### [Spatial reasoning data]
---

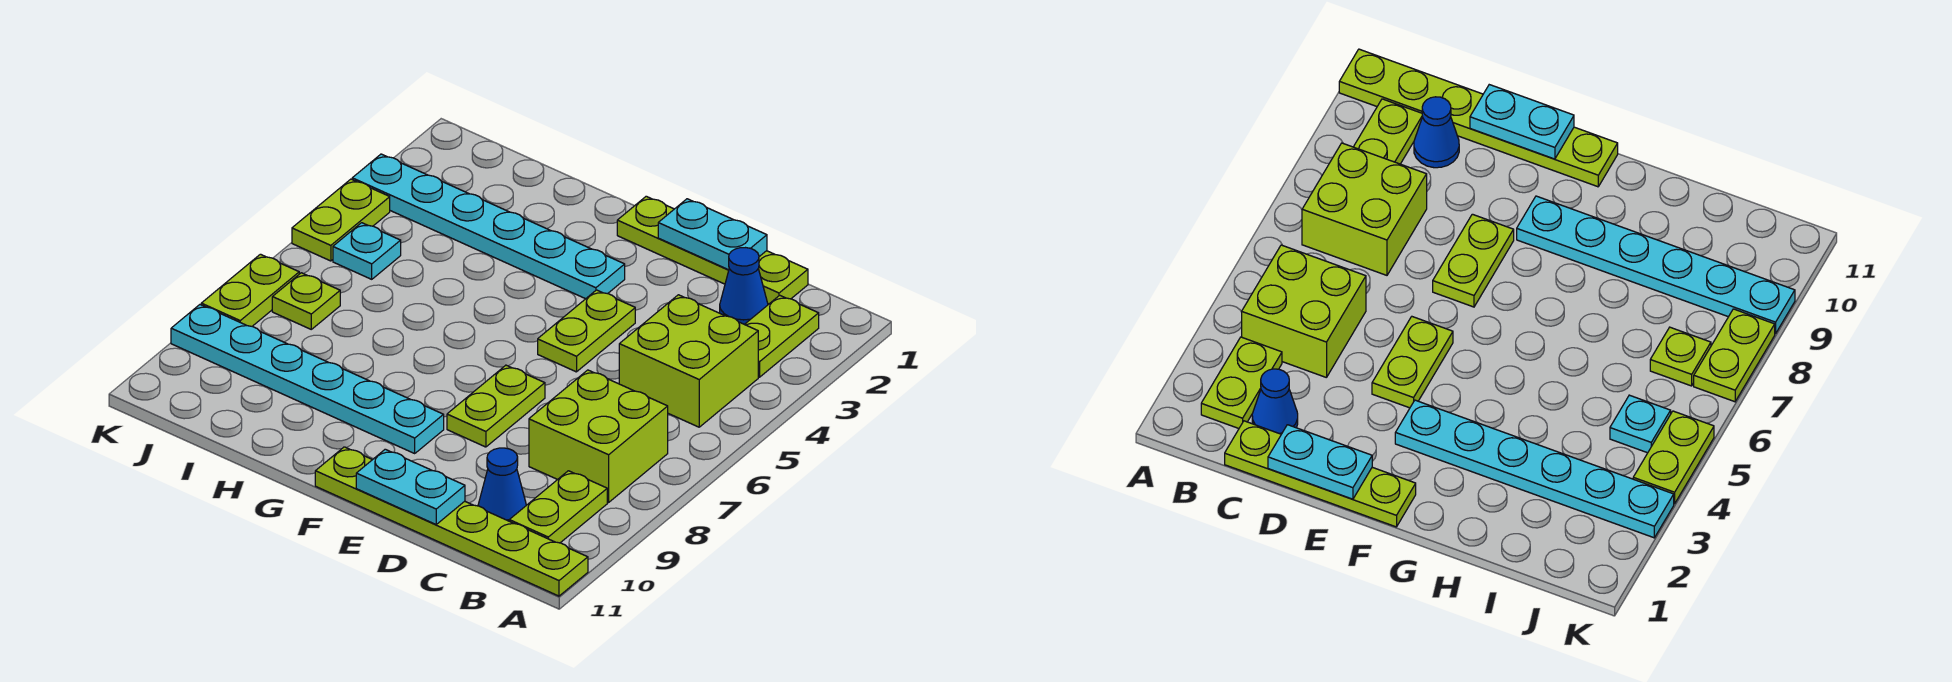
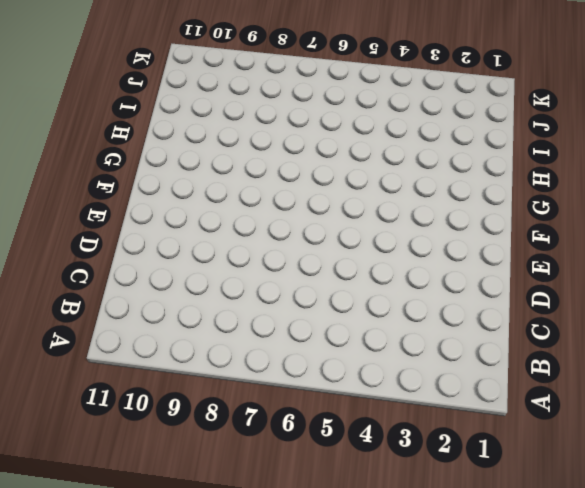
none -> lime plate A11:F11 level 1
none -> lime plate B2:B3 level 1
none -> lime brick B4:C5 level 1

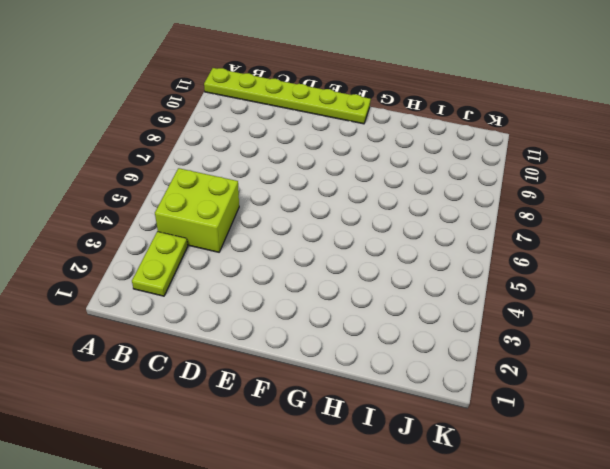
none -> lime brick B7:C8 level 1
none -> lime plate B9:B10 level 1
none -> lime plate C1:F1 level 1

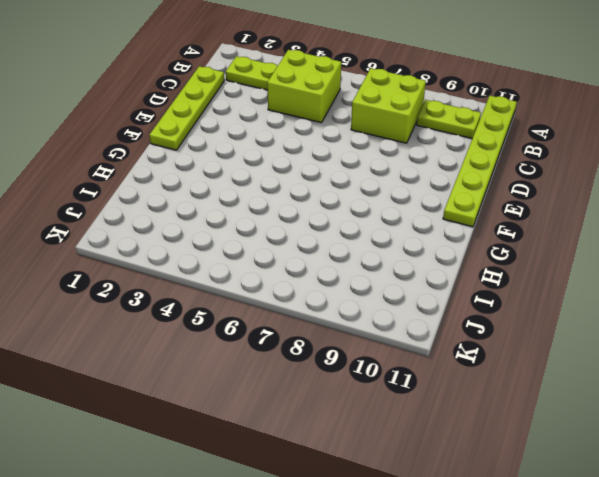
none -> blue cone C2 level 1
none -> blue cone C10 level 1
none -> lime plate E4:E5 level 1

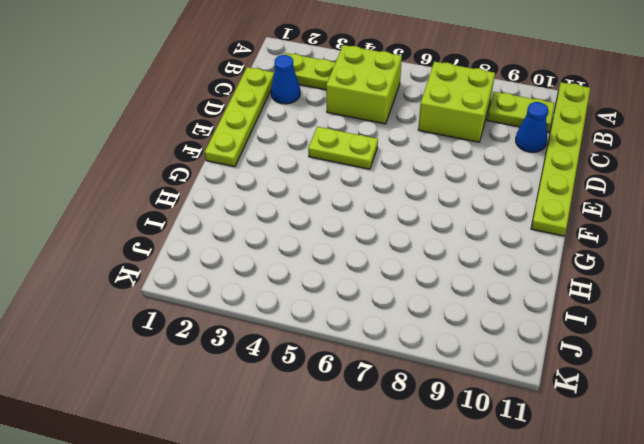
none -> lime plate E7:E8 level 1
none -> cyan plate F3:K3 level 1
none -> cyan plate F9:K9 level 1

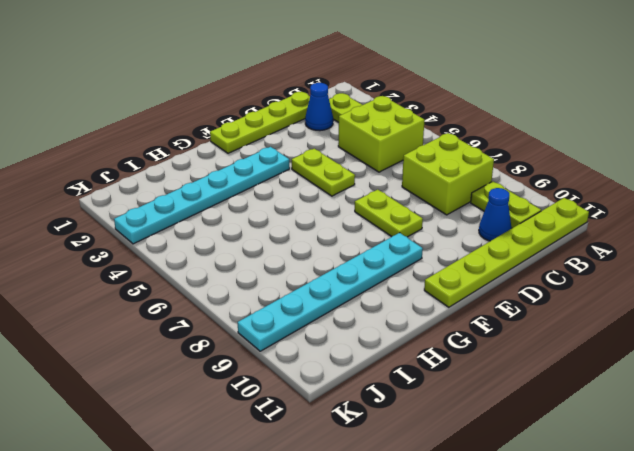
none -> cyan plate J5 level 1
none -> lime plate J7 level 1
none -> lime plate K4:K5 level 1

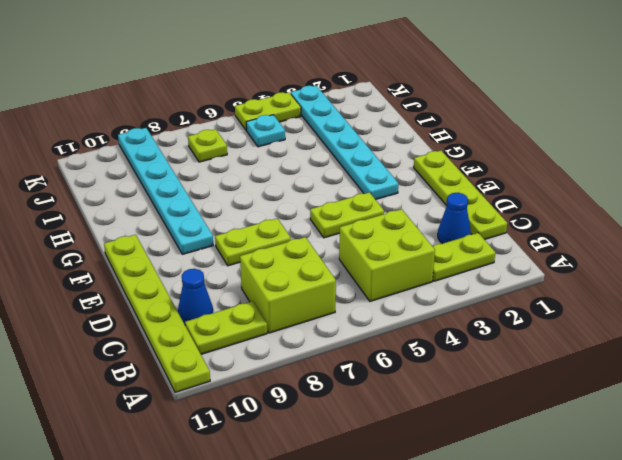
none -> lime plate K7:K8 level 1
none -> cyan plate D1:E1 level 2
none -> cyan plate D11:E11 level 2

---

### [WHAT TO PRODUCE]
No line before the one with "none -> lime plate K7:K8 level 1" belongs in the answer; copy that line and the rest of the records exactly.

### [ANSWER TO THIS TASK]
none -> lime plate K7:K8 level 1
none -> cyan plate D1:E1 level 2
none -> cyan plate D11:E11 level 2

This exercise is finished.